▸ EXERCISE
Return only that part of the material below which starts with the line containing "yellow vase [397,382,433,438]" and goes on through the line containing "none -> yellow light bulb [573,299,596,321]", restated exactly.

▸ SUPPLIED RECORDS
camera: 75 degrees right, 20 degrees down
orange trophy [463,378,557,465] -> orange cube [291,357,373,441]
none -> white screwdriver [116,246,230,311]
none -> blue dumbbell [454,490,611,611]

...

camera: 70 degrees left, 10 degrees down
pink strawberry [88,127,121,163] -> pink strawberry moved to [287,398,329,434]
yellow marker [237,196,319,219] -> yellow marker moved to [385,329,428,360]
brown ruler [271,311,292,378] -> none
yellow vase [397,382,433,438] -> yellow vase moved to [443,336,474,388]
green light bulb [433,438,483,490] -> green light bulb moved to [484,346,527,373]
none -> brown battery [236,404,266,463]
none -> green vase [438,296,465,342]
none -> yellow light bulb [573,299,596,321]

...

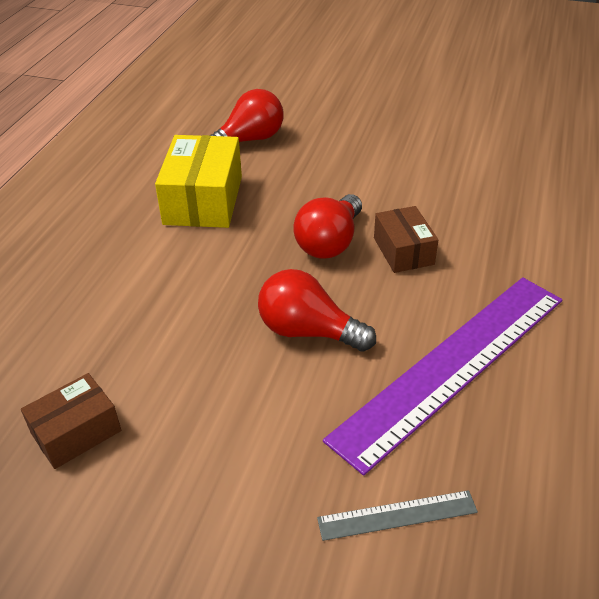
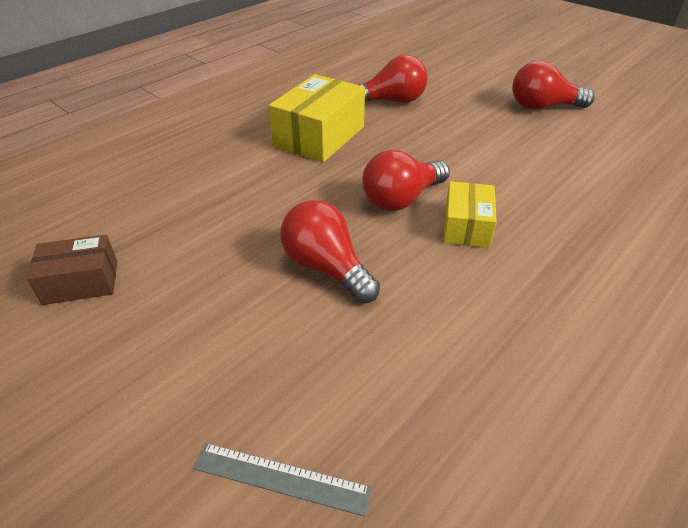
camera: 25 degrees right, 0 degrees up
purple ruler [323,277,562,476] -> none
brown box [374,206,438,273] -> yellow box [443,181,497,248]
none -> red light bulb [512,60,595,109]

▸ RESULT OF THIS EXERCISE
yellow vase [397,382,433,438] -> yellow vase moved to [443,336,474,388]
green light bulb [433,438,483,490] -> green light bulb moved to [484,346,527,373]
none -> brown battery [236,404,266,463]
none -> green vase [438,296,465,342]
none -> yellow light bulb [573,299,596,321]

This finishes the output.